WHAT IS NEEDED
Copy nothing but the lines below running from the line containing "Q4: PNP (B VB2, C" through the line containing "R1: 6.8k (MIC, VE) -> 6.8k (+9V, MIC)", both end lines included.

SUPPLIED INFORMATION
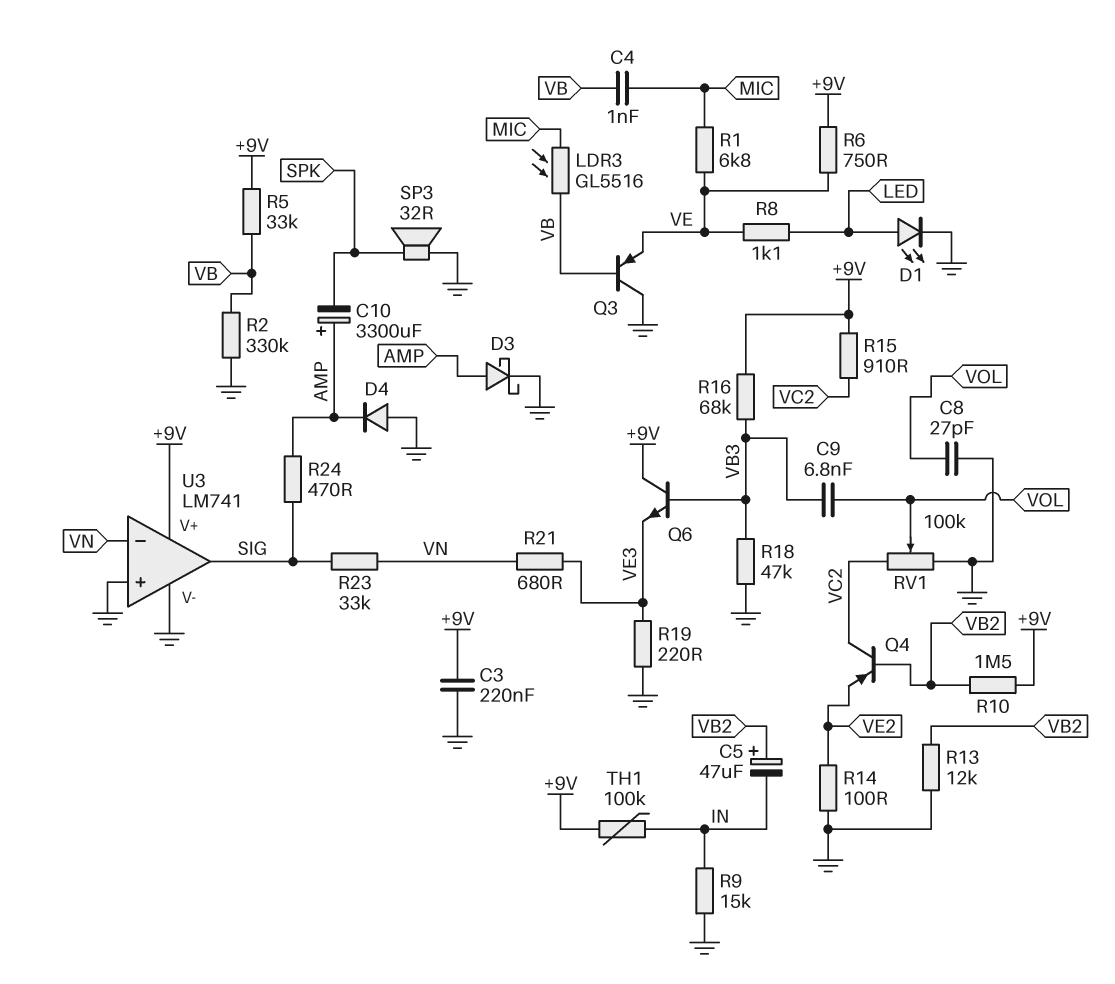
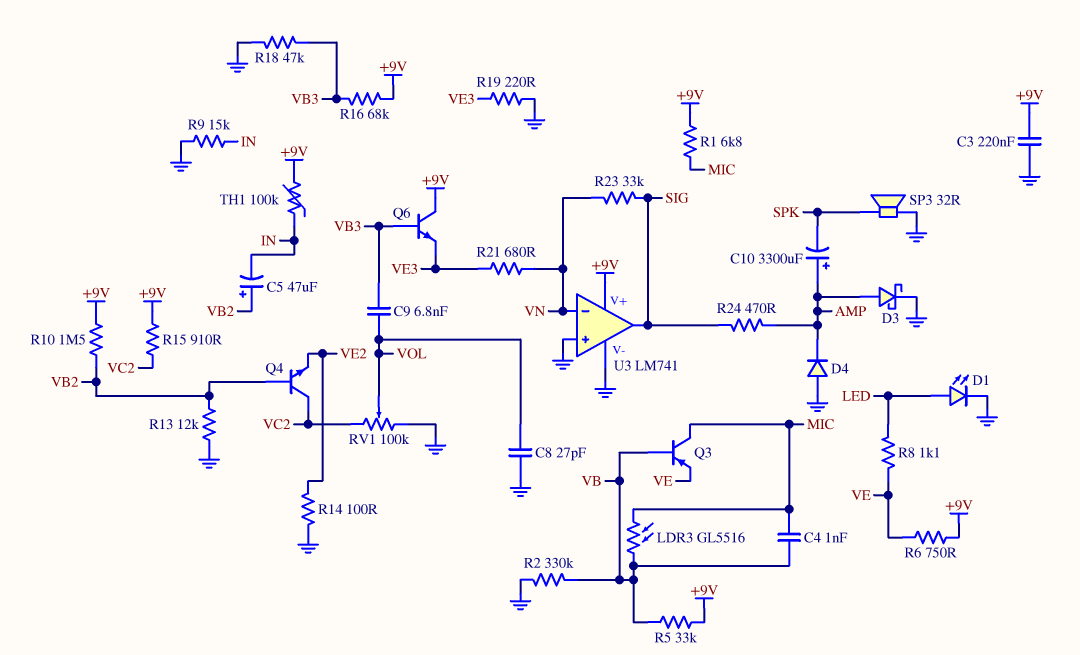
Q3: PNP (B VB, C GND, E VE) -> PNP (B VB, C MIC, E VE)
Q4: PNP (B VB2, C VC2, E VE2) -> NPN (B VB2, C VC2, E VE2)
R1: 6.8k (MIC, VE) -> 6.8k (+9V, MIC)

--

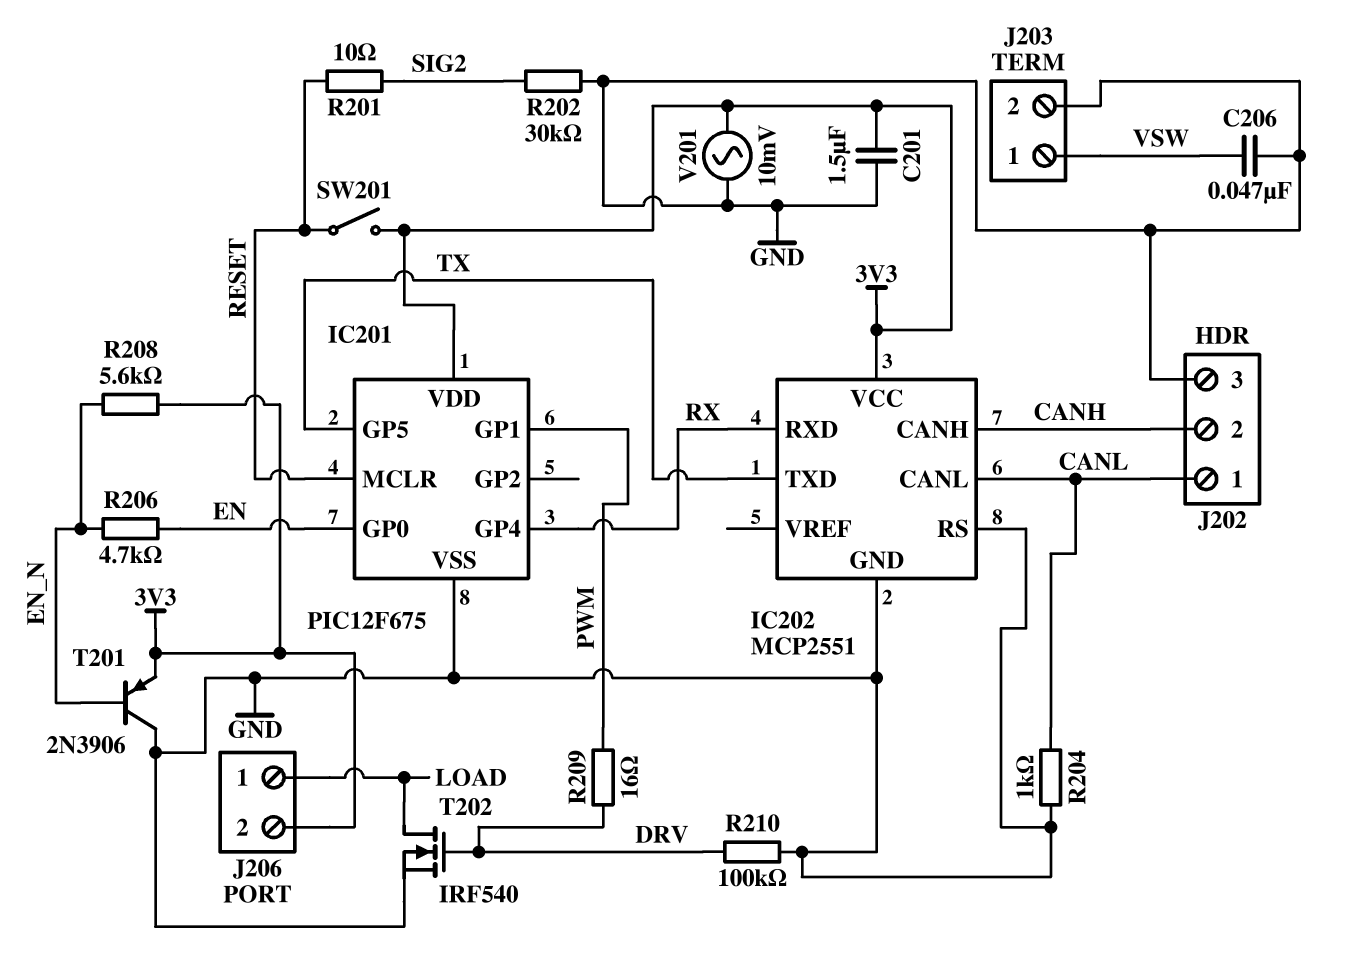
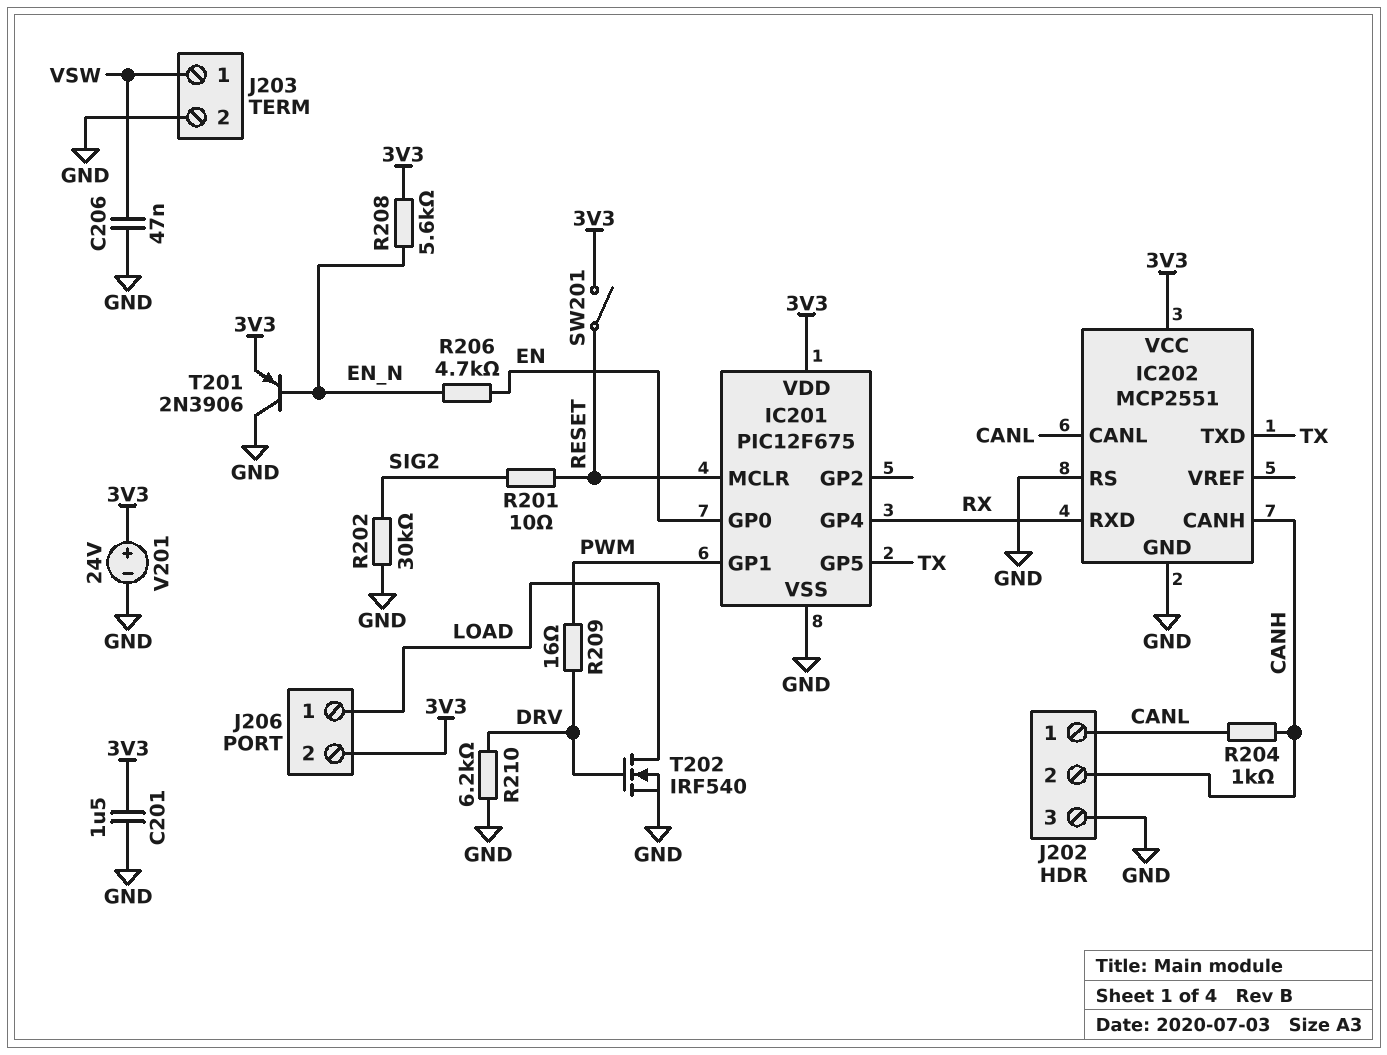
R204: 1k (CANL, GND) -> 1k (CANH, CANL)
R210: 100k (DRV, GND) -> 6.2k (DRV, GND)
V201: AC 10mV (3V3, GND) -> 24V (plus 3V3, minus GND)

--

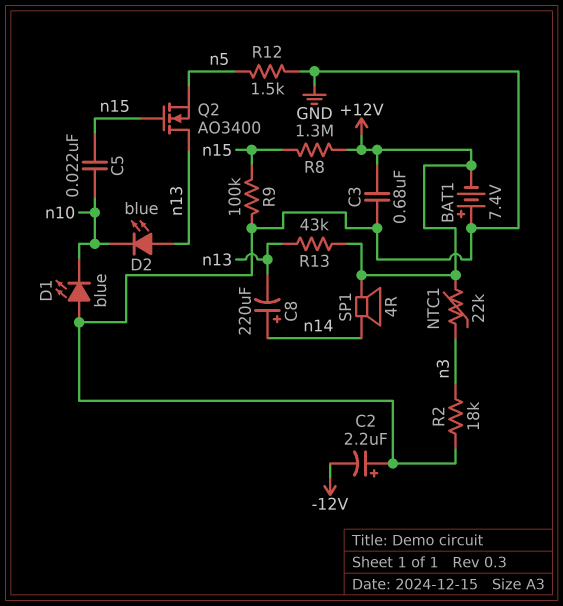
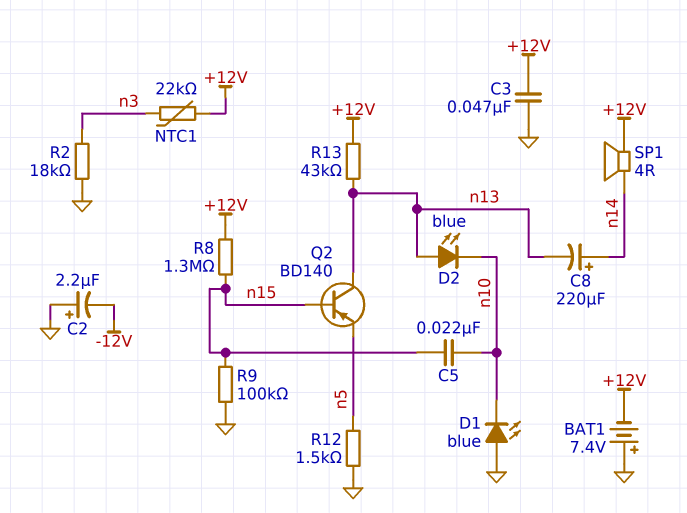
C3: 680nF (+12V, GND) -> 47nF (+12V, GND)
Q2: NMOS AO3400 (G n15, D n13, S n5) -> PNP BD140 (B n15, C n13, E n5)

THE ANSWER
Q4: PNP (B VB2, C VC2, E VE2) -> NPN (B VB2, C VC2, E VE2)
R1: 6.8k (MIC, VE) -> 6.8k (+9V, MIC)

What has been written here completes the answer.